How to complete this task
Copy out each line featuring the string "plus" from the entries beneath.

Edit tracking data
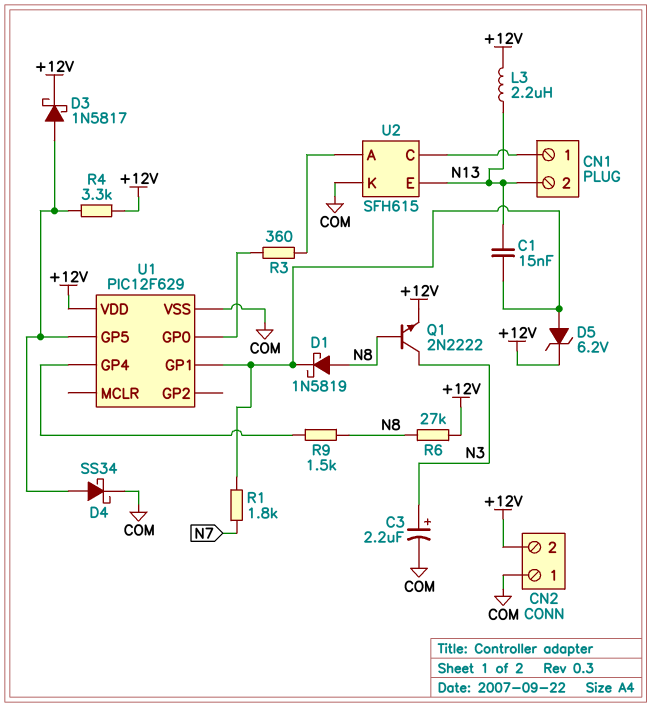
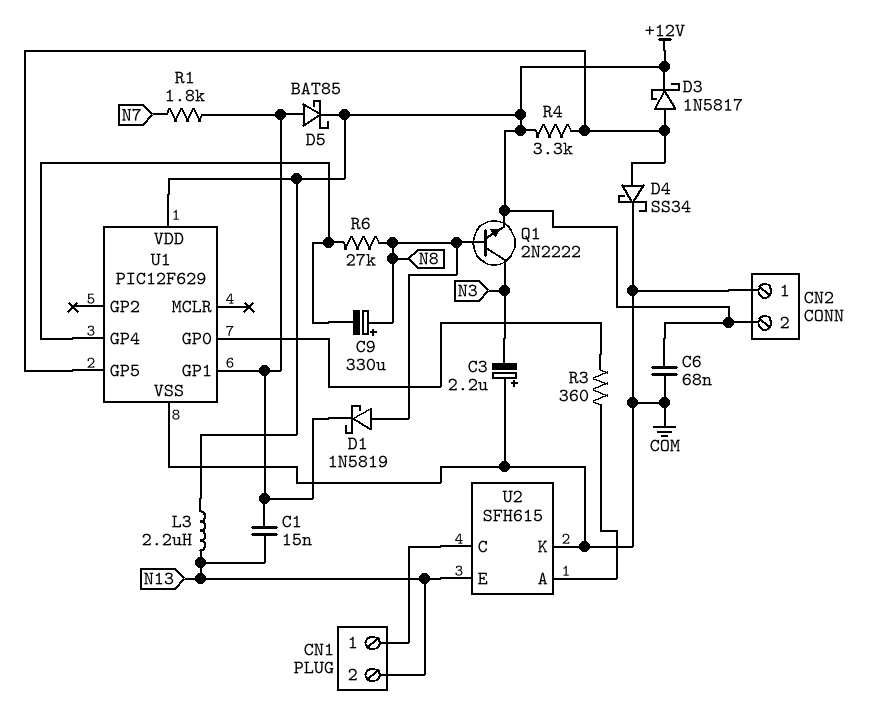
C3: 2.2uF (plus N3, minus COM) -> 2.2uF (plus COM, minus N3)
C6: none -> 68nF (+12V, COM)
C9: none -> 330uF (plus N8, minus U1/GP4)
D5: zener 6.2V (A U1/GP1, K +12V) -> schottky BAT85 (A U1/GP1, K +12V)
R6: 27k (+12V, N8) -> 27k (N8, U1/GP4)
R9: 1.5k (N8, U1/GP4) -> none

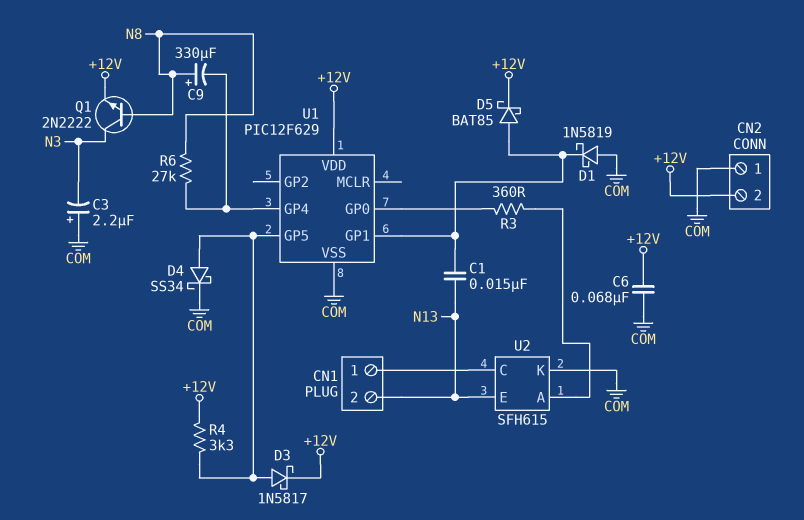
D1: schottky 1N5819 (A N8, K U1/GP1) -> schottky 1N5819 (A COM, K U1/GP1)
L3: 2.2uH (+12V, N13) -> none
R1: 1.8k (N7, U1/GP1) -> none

Result for this exercise
C3: 2.2uF (plus N3, minus COM) -> 2.2uF (plus COM, minus N3)
C9: none -> 330uF (plus N8, minus U1/GP4)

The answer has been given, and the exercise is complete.